Aim of the exercise: Could you print the stretch of lines below from the one with "Survey the image" through the one with "Name all visible", exactly as they stand and without any pictures?

Supplied data:
#####
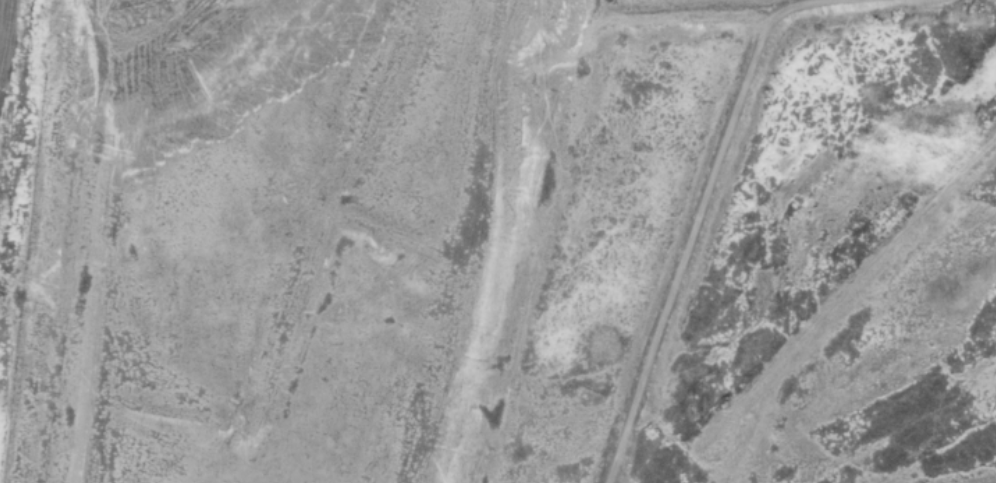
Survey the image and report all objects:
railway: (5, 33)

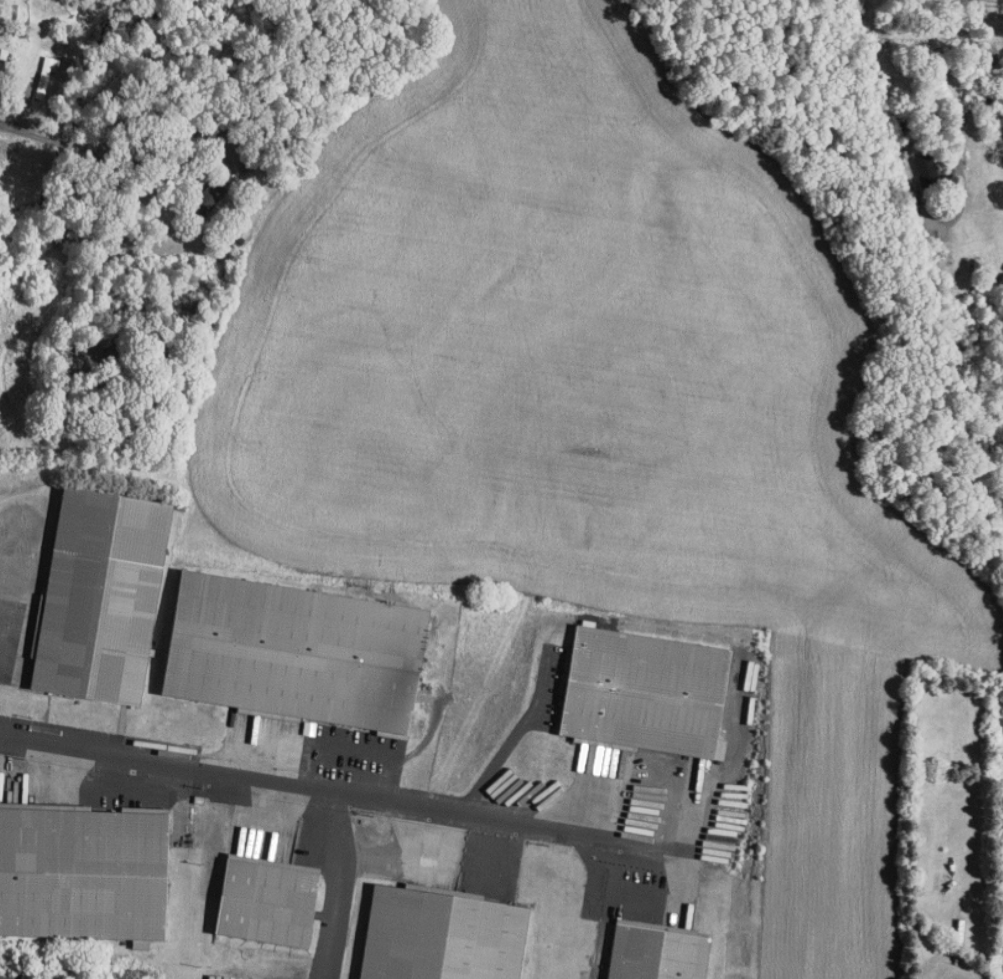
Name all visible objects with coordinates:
#####
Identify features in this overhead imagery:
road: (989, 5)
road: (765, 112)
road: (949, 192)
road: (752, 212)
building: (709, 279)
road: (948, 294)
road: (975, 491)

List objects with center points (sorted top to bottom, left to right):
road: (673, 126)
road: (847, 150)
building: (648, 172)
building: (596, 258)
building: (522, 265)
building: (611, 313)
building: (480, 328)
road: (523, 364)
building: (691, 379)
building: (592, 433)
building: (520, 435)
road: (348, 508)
#####
Answer space:
Survey the image and report all objects:
railway: (5, 33)

Name all visible objects with coordinates:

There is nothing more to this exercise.